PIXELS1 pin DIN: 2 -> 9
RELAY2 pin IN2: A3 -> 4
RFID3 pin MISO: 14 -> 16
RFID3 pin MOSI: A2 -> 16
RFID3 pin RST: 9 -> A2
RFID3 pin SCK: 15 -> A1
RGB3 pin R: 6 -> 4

...

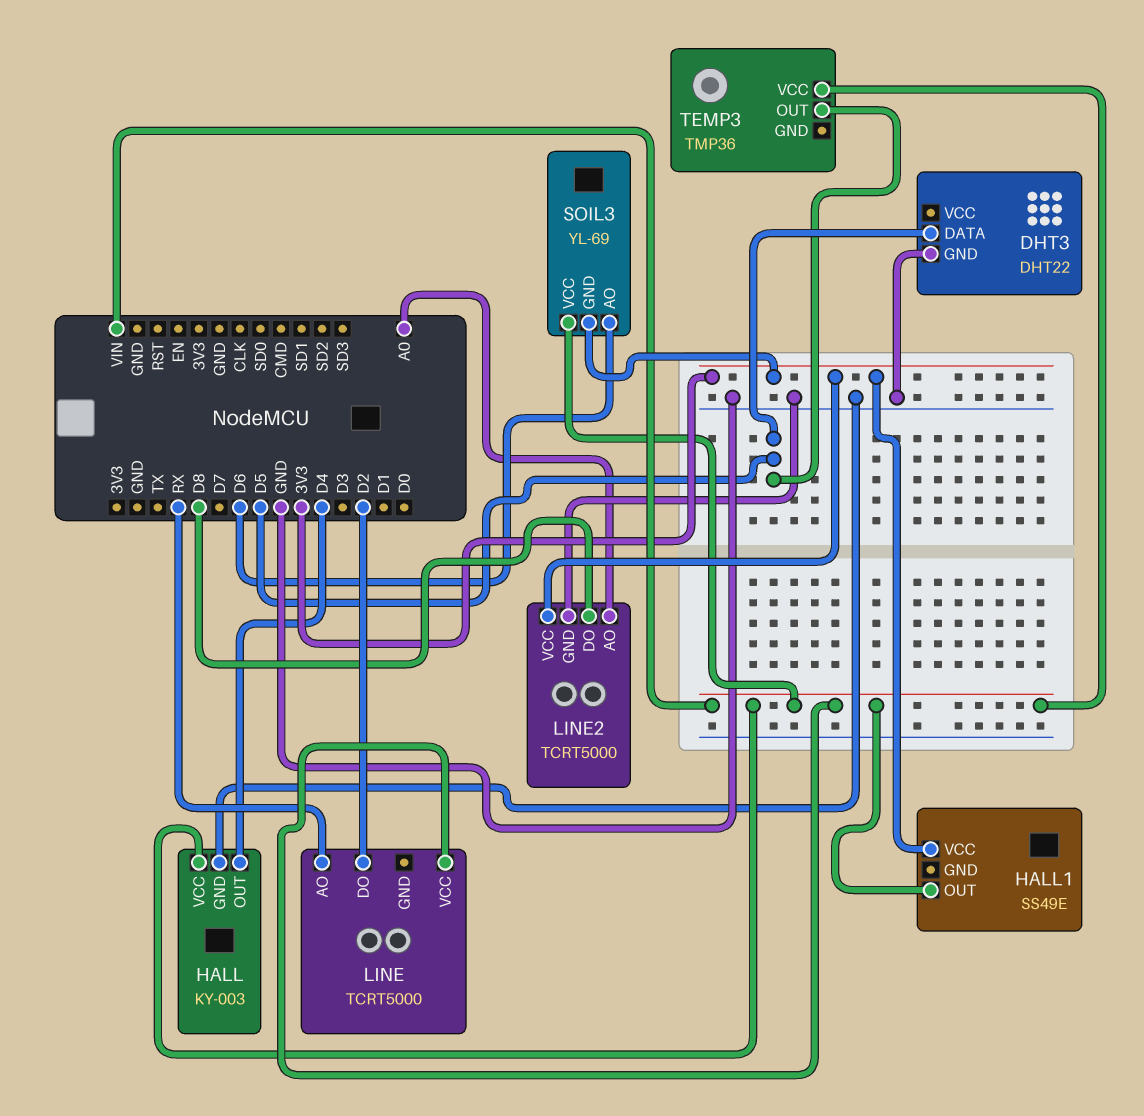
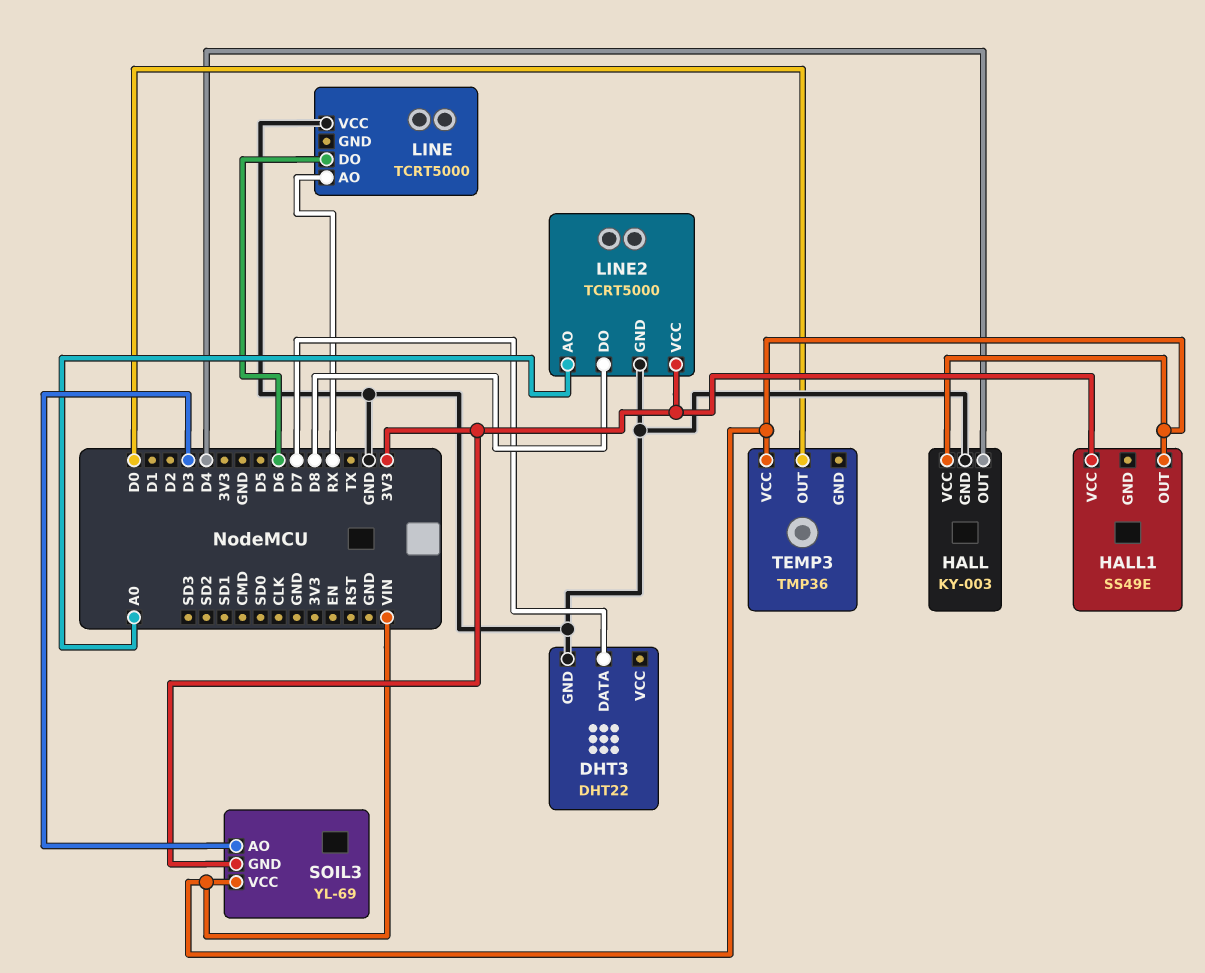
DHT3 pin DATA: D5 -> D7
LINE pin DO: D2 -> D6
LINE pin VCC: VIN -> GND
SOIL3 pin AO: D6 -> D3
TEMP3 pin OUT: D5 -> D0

#### About this task
In the data above, find the line that contains "RELAY2 pin IN2: A3 -> 4" and the line that contains "RGB3 pin R: 6 -> 4". Repeat exactly those lines and every line between them, and only those.

#### Response to the task
RELAY2 pin IN2: A3 -> 4
RFID3 pin MISO: 14 -> 16
RFID3 pin MOSI: A2 -> 16
RFID3 pin RST: 9 -> A2
RFID3 pin SCK: 15 -> A1
RGB3 pin R: 6 -> 4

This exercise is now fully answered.